_ACTIVITY_
Print the whole listing again exactly as it stands, leaving out any images.
# # #
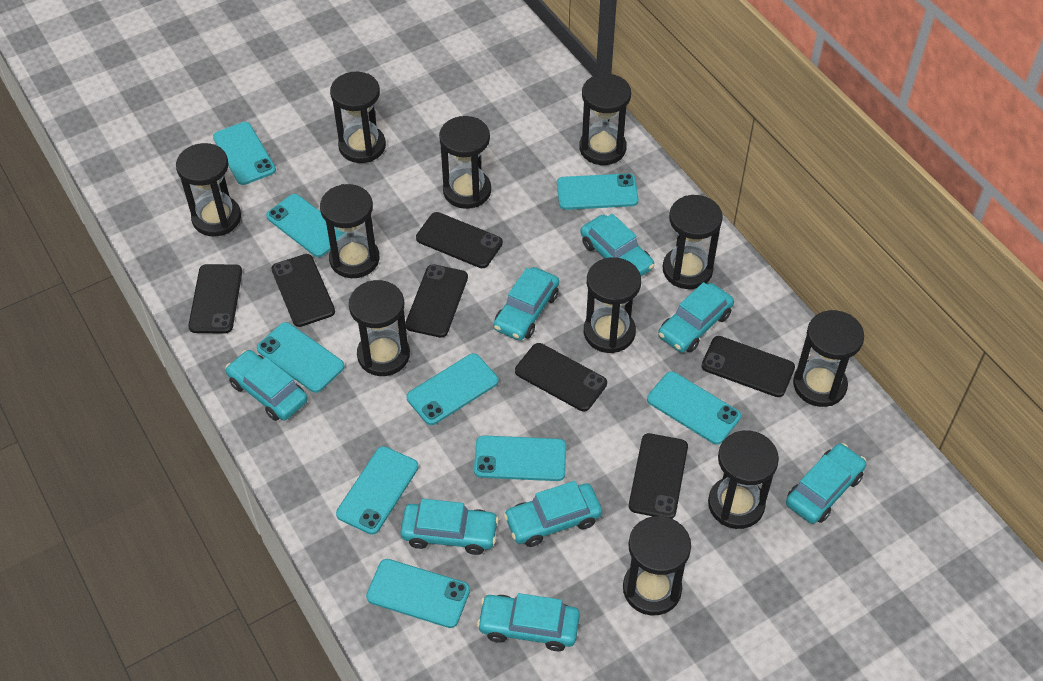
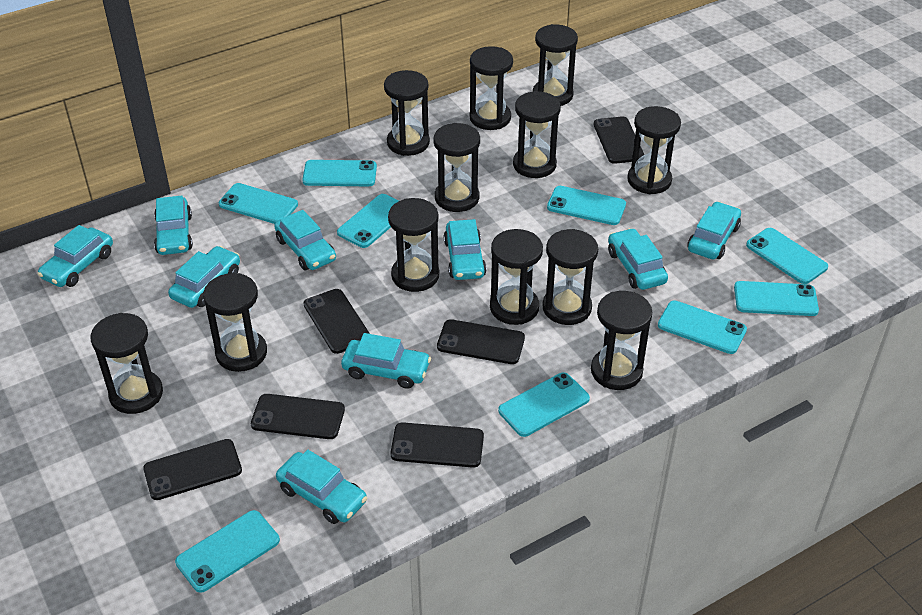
black hourglass: 11 -> 12
black phone: 7 -> 6
turquoise car: 8 -> 9

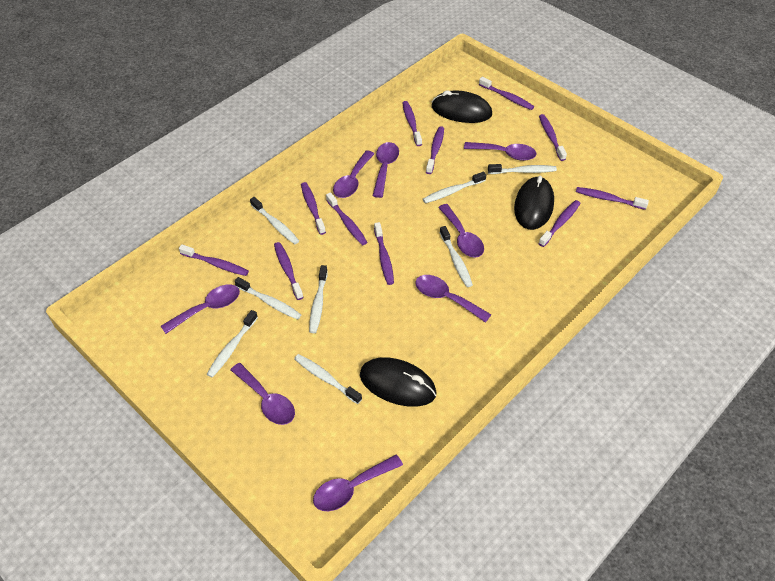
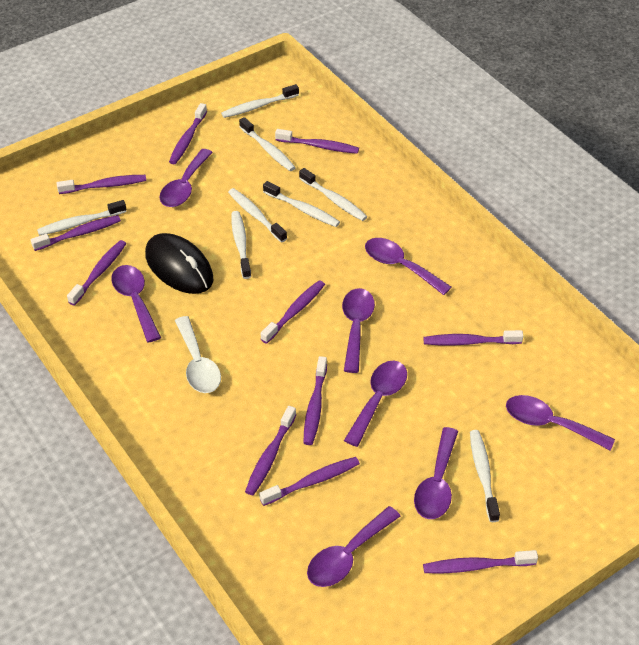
black mouse: 3 -> 1
white spoon: 0 -> 1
# # #
_WRITTEN SOLUTION_
black hourglass: 11 -> 12
black phone: 7 -> 6
turquoise car: 8 -> 9

black mouse: 3 -> 1
white spoon: 0 -> 1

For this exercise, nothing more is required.